* **REQUIREMENT**
Nothing but the text belongs in the answer: the listing below, copied exactly, without pictures.

#####

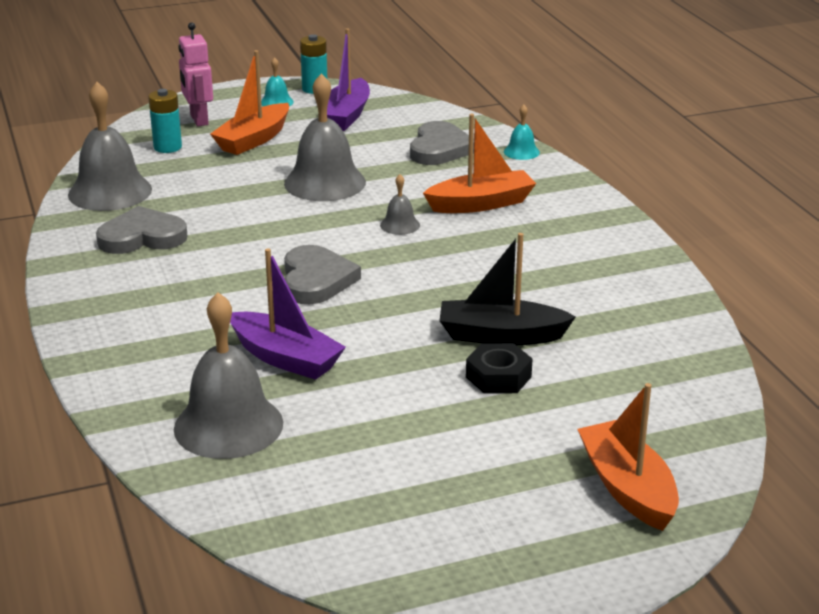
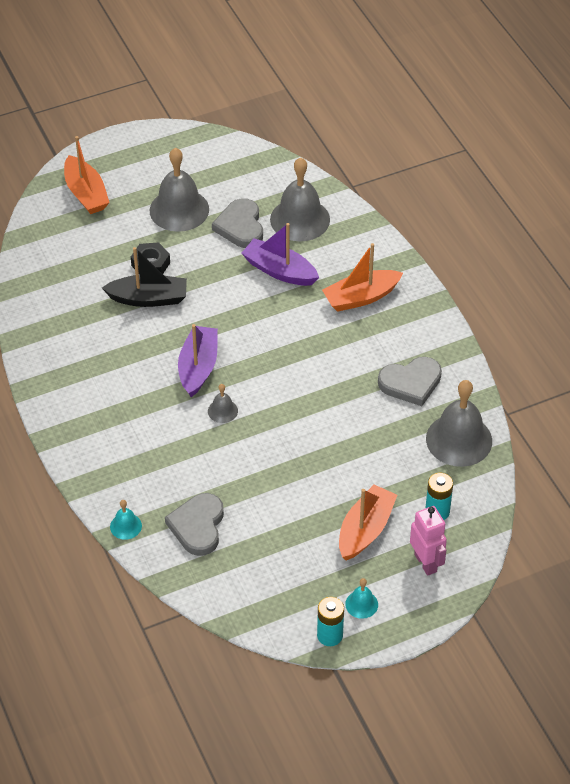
camera: 175 degrees right, 20 degrees up
(316, 280) = (274, 343): grey heart -> grey heart (240, 226)
(325, 182) = (289, 465): grey bell -> grey bell (179, 210)
(346, 116) = (289, 581): purple boat -> purple boat (198, 367)
(481, 204) = (161, 443): orange boat -> orange boat (361, 297)

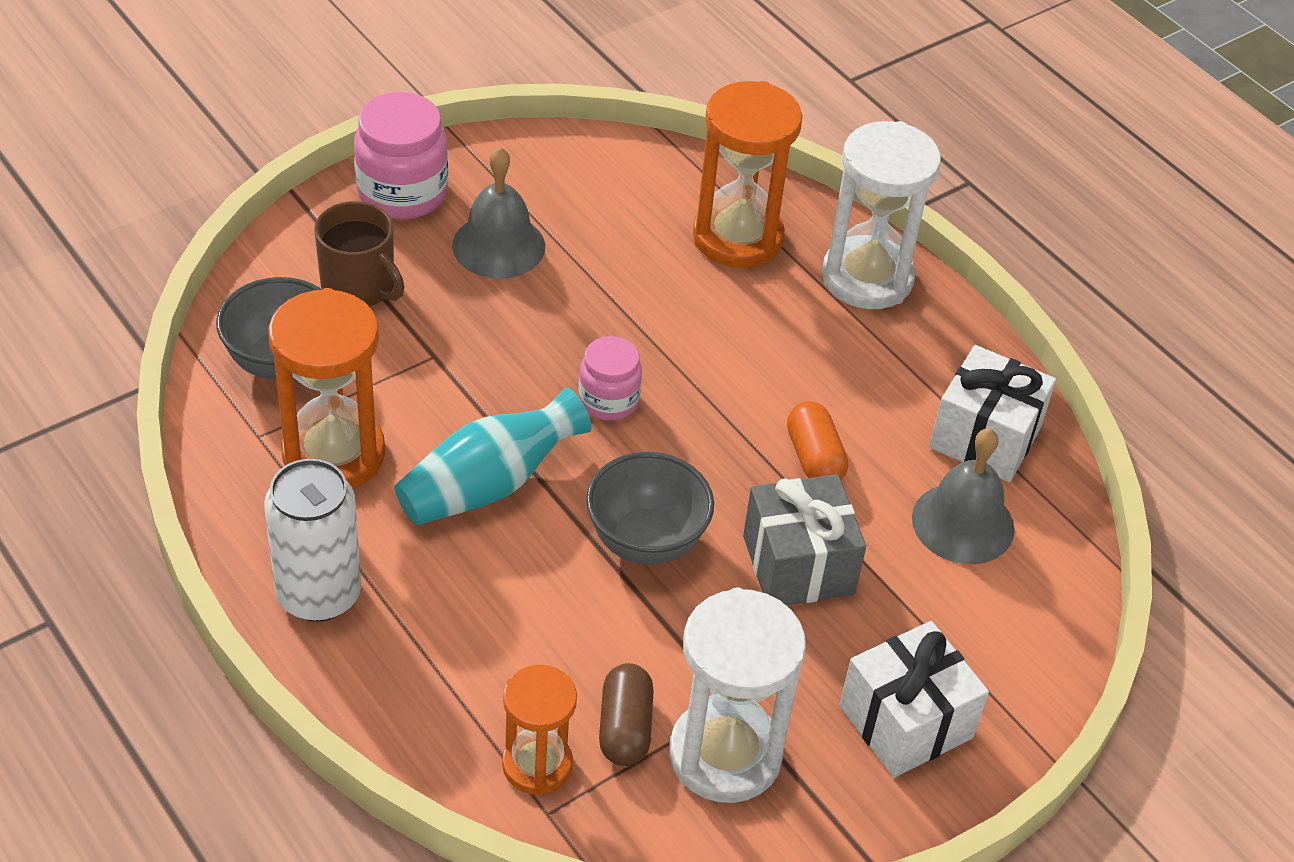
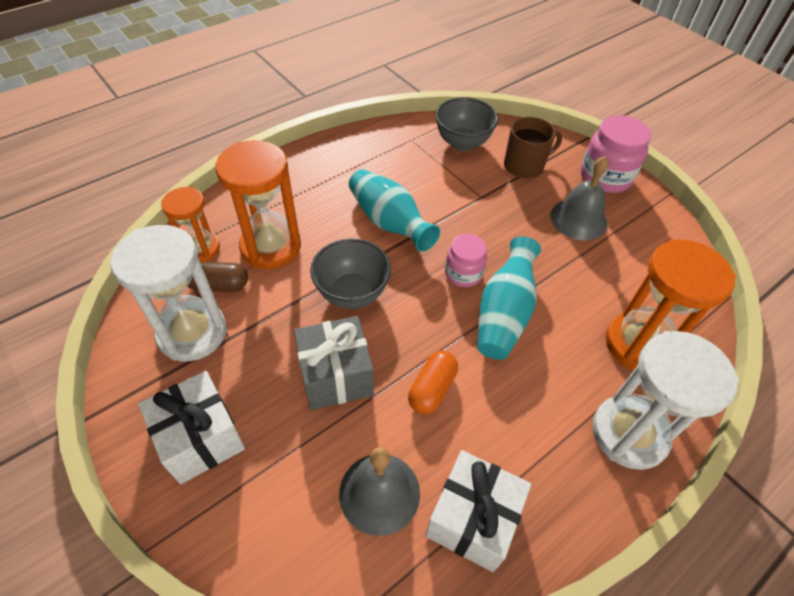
camera: 90 degrees right, 5 degrees up
(319, 594) = (314, 166): white can -> none
(333, 454) = (404, 164): orange hourglass -> orange hourglass (271, 247)
(359, 286) = (525, 166): brown mug -> brown mug turned 150 degrees counterclockwise
(686, 364) = (504, 314): none -> turquoise vase
(814, 458) = (432, 389): orange capsule -> orange capsule turned 45 degrees counterclockwise

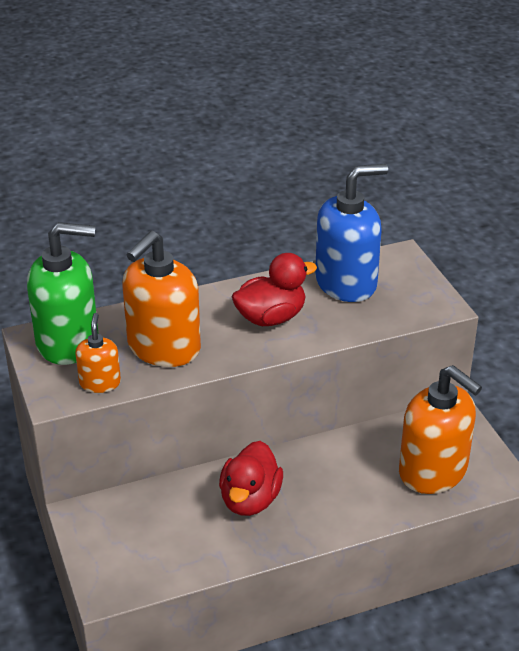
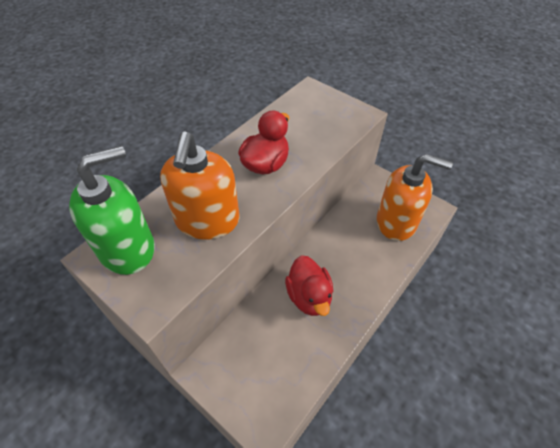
camera: 30 degrees left, 15 degrees up
(100, 383) = (178, 274): orange soap dispenser -> none
(346, 283) = (293, 119): blue soap dispenser -> none

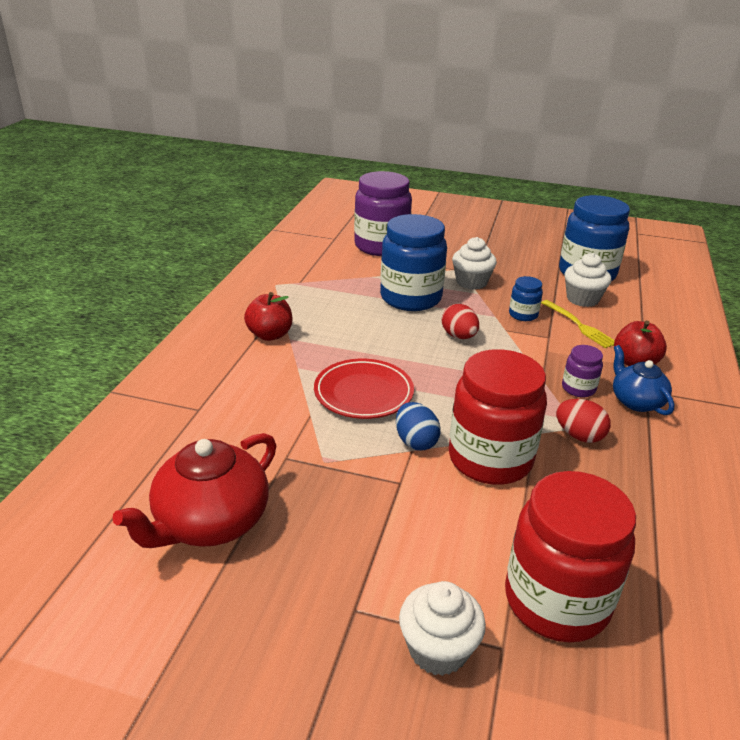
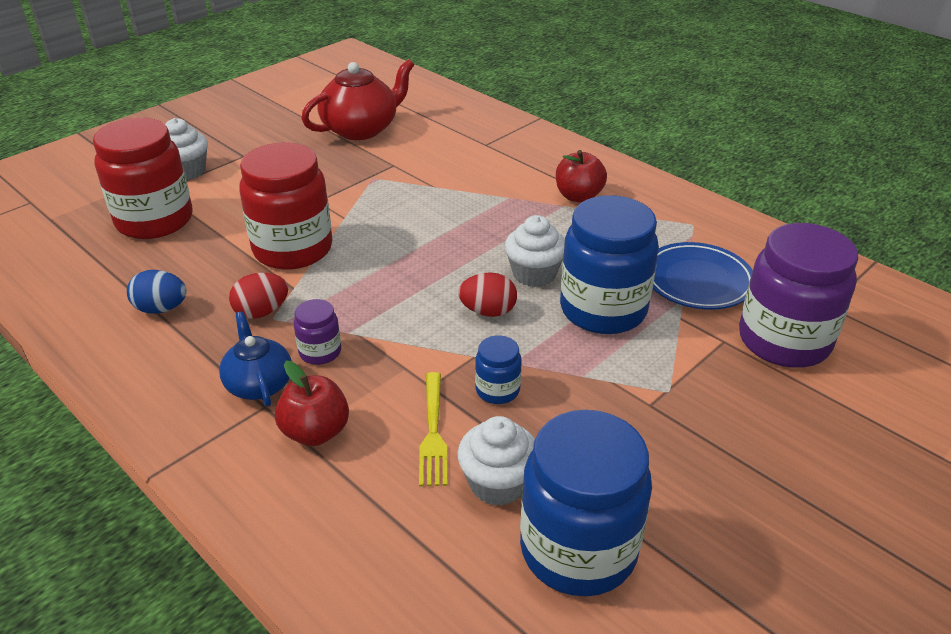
camera: 120 degrees right, 5 degrees up
(210, 522) = (361, 129): red teapot -> red teapot turned 75 degrees clockwise
(347, 274) = (697, 281): none -> blue plate
(363, 393) = (439, 218): red plate -> none
(415, 441) = (351, 222): blue egg -> blue egg (161, 309)
(471, 282) = (619, 384): white cupcake -> white cupcake (534, 274)
(579, 325) = (433, 432): yellow fork -> yellow fork turned 90 degrees counterclockwise
(636, 401) = (259, 384): blue teapot -> blue teapot turned 120 degrees counterclockwise

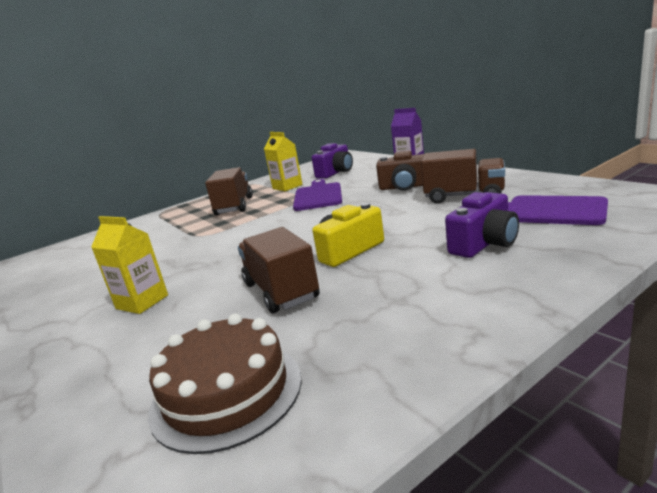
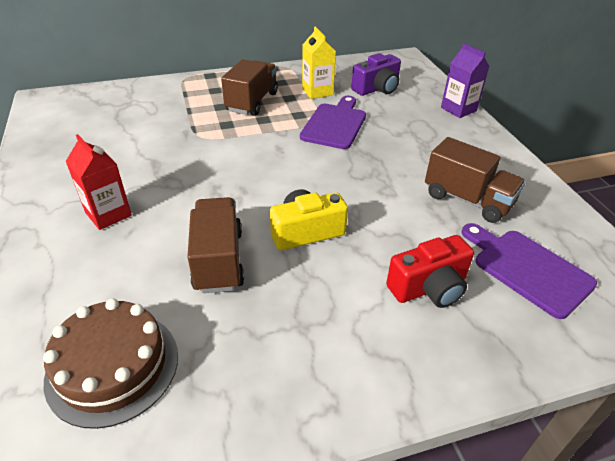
camera: 15 degrees right, 20 degrees up
(142, 302) = (108, 214): yellow carton -> red carton
(405, 187) = (425, 152): brown camera -> none
(484, 243) = (429, 287): purple camera -> red camera

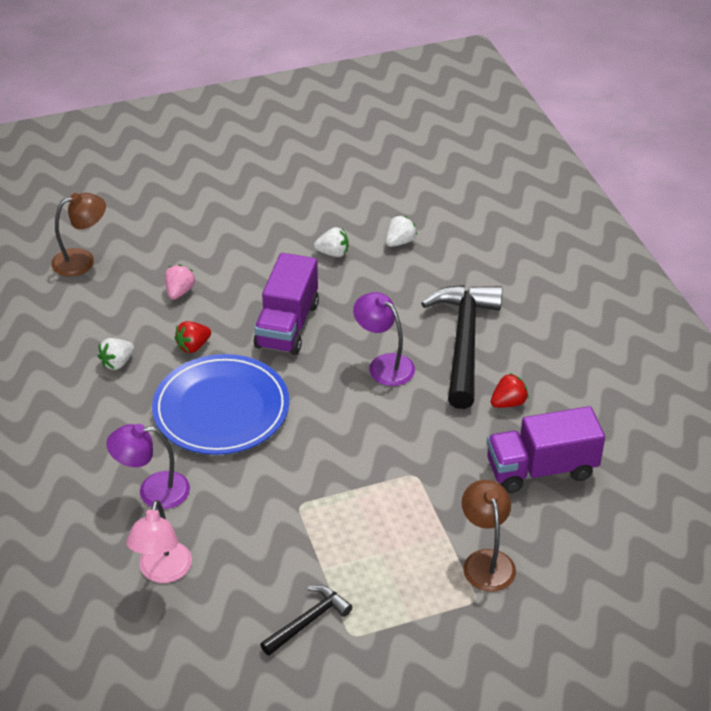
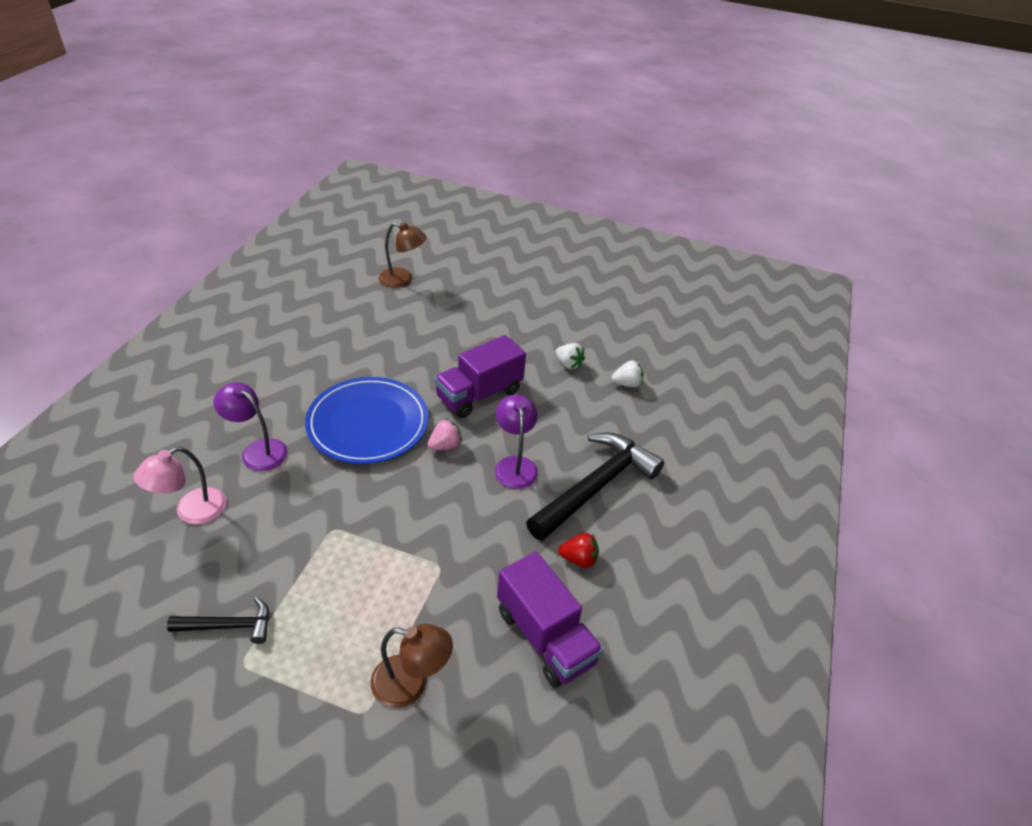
camera: 35 degrees right, 0 degrees up
(117, 363) = (343, 353): white strawberry -> none
(179, 292) = (436, 331): pink strawberry -> pink strawberry (445, 445)
(193, 346) = (402, 371): red strawberry -> none
(486, 561) = (411, 684): brown lamp -> brown lamp turned 75 degrees clockwise
(541, 469) = (545, 636): purple truck -> purple truck turned 150 degrees counterclockwise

#####

* **RESULT**
camera: 175 degrees right, 20 degrees up
(316, 280) = (274, 343): grey heart -> grey heart (240, 226)
(325, 182) = (289, 465): grey bell -> grey bell (179, 210)
(346, 116) = (289, 581): purple boat -> purple boat (198, 367)
(481, 204) = (161, 443): orange boat -> orange boat (361, 297)

camera: 90 degrees right, 5 degrees up
(319, 594) = (314, 166): white can -> none
(333, 454) = (404, 164): orange hourglass -> orange hourglass (271, 247)
(359, 286) = (525, 166): brown mug -> brown mug turned 150 degrees counterclockwise
(686, 364) = (504, 314): none -> turquoise vase
(814, 458) = (432, 389): orange capsule -> orange capsule turned 45 degrees counterclockwise

camera: 30 degrees left, 15 degrees up
(100, 383) = (178, 274): orange soap dispenser -> none
(346, 283) = (293, 119): blue soap dispenser -> none

camera: 120 degrees right, 5 degrees up
(210, 522) = (361, 129): red teapot -> red teapot turned 75 degrees clockwise
(347, 274) = (697, 281): none -> blue plate
(363, 393) = (439, 218): red plate -> none
(415, 441) = (351, 222): blue egg -> blue egg (161, 309)
(471, 282) = (619, 384): white cupcake -> white cupcake (534, 274)
(579, 325) = (433, 432): yellow fork -> yellow fork turned 90 degrees counterclockwise
(636, 401) = (259, 384): blue teapot -> blue teapot turned 120 degrees counterclockwise

camera: 15 degrees right, 20 degrees up
(142, 302) = (108, 214): yellow carton -> red carton
(405, 187) = (425, 152): brown camera -> none
(484, 243) = (429, 287): purple camera -> red camera

camera: 35 degrees right, 0 degrees up
(117, 363) = (343, 353): white strawberry -> none
(179, 292) = (436, 331): pink strawberry -> pink strawberry (445, 445)
(193, 346) = (402, 371): red strawberry -> none
(486, 561) = (411, 684): brown lamp -> brown lamp turned 75 degrees clockwise
(541, 469) = (545, 636): purple truck -> purple truck turned 150 degrees counterclockwise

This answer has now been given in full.